What is needed »
In the listing below, a line holding "removed | pato" and a line holding "recoloured | vaso" mark the range. Retype both exactly, with all lines between them.

Top of Data in this exercise

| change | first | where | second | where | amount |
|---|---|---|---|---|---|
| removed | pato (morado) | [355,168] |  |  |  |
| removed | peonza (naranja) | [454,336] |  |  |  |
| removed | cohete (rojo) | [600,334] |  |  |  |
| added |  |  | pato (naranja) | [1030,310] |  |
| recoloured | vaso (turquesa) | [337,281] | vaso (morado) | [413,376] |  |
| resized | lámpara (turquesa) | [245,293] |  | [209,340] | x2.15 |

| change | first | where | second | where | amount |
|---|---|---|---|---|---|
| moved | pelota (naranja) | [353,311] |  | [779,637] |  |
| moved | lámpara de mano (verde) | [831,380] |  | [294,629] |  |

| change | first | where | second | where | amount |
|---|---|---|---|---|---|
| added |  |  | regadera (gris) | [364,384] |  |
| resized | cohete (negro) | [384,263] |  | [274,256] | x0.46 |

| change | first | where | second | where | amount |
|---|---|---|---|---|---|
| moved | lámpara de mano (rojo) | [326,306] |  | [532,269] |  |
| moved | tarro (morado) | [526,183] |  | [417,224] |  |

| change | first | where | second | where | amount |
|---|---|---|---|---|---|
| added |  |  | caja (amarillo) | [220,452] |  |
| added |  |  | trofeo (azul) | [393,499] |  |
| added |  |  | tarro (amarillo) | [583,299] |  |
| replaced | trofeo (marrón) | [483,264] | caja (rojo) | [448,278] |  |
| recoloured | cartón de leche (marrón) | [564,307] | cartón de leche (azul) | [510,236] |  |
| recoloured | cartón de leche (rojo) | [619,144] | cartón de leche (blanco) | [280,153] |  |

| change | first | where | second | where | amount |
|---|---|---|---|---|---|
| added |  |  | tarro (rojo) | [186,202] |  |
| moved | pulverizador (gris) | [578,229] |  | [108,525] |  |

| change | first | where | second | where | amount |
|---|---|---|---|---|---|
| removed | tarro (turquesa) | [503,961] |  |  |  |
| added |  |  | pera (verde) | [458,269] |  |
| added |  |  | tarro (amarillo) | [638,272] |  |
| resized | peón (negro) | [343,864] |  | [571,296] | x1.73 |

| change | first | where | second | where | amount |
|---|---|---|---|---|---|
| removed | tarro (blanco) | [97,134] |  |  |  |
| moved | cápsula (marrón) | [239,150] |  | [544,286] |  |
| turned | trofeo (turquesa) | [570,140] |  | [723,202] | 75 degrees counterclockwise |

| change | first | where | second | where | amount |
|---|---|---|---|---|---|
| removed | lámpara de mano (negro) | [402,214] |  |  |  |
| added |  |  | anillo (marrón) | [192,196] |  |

Bottom of Data in this exercise

Answer to this problem »
| removed | pato (morado) | [355,168] |  |  |  |
| removed | peonza (naranja) | [454,336] |  |  |  |
| removed | cohete (rojo) | [600,334] |  |  |  |
| added |  |  | pato (naranja) | [1030,310] |  |
| recoloured | vaso (turquesa) | [337,281] | vaso (morado) | [413,376] |  |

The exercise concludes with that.